[Listed entries]

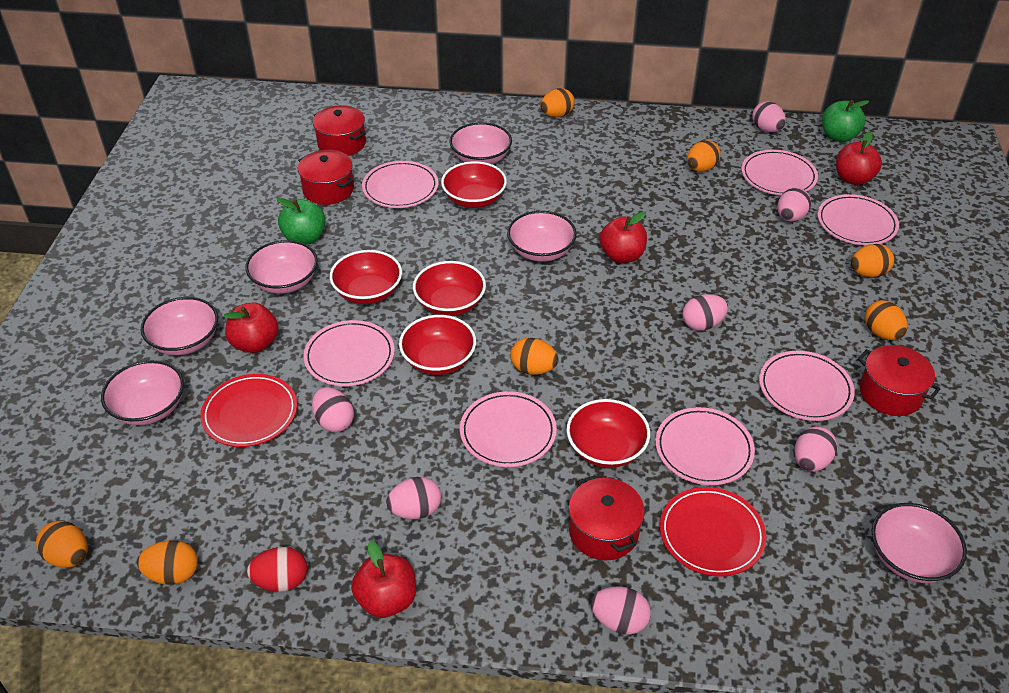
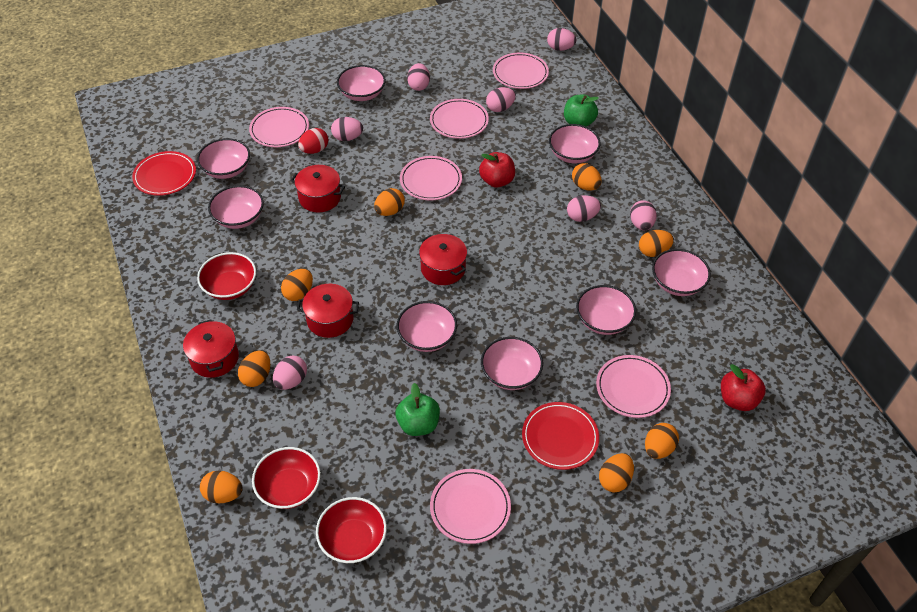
orange egg: 7 -> 8
pink bowl: 6 -> 8
pink plate: 7 -> 6
red apple: 4 -> 2
red bowl: 5 -> 3

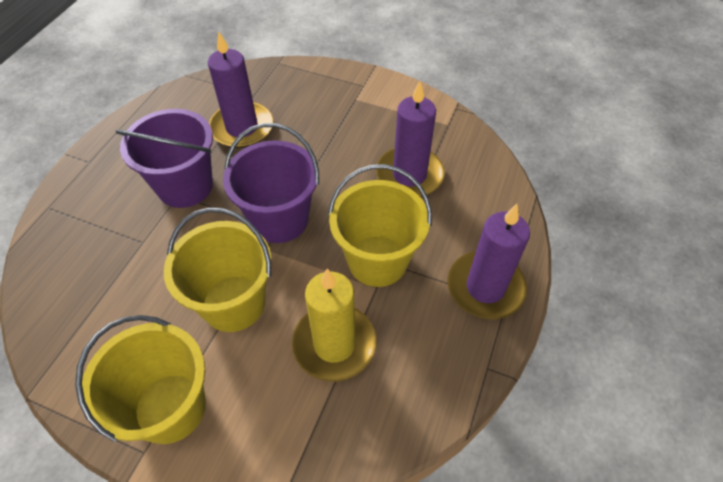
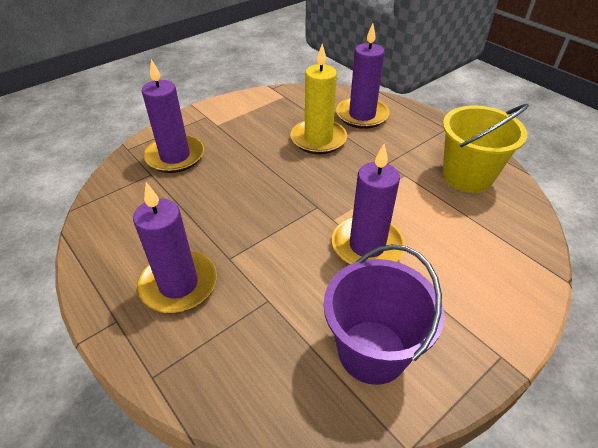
purple bucket: 2 -> 1
purple candle: 3 -> 4
yellow bucket: 3 -> 1

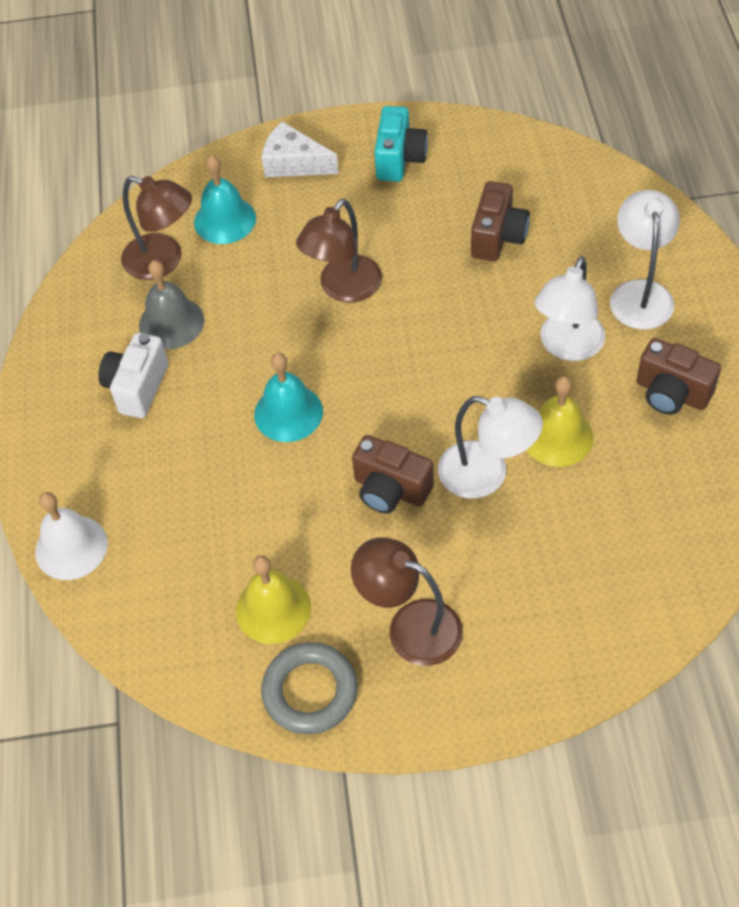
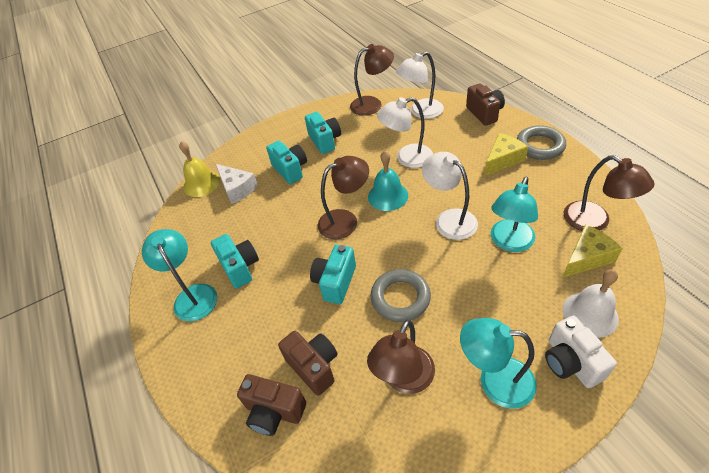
brown lamp: 3 -> 4
grey bell: 1 -> 0
grey ring: 1 -> 2
turquoise bell: 2 -> 1
turquoise camera: 1 -> 4
turquoise lamp: 0 -> 3
yellow bell: 2 -> 1
yellow cheese: 0 -> 2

[/Listed entries]

What the exercise asks:
I would like the material repeated in full and exactly, with its images omitted.

Response to the exercise:
orange egg: 7 -> 8
pink bowl: 6 -> 8
pink plate: 7 -> 6
red apple: 4 -> 2
red bowl: 5 -> 3

purple bucket: 2 -> 1
purple candle: 3 -> 4
yellow bucket: 3 -> 1

brown lamp: 3 -> 4
grey bell: 1 -> 0
grey ring: 1 -> 2
turquoise bell: 2 -> 1
turquoise camera: 1 -> 4
turquoise lamp: 0 -> 3
yellow bell: 2 -> 1
yellow cheese: 0 -> 2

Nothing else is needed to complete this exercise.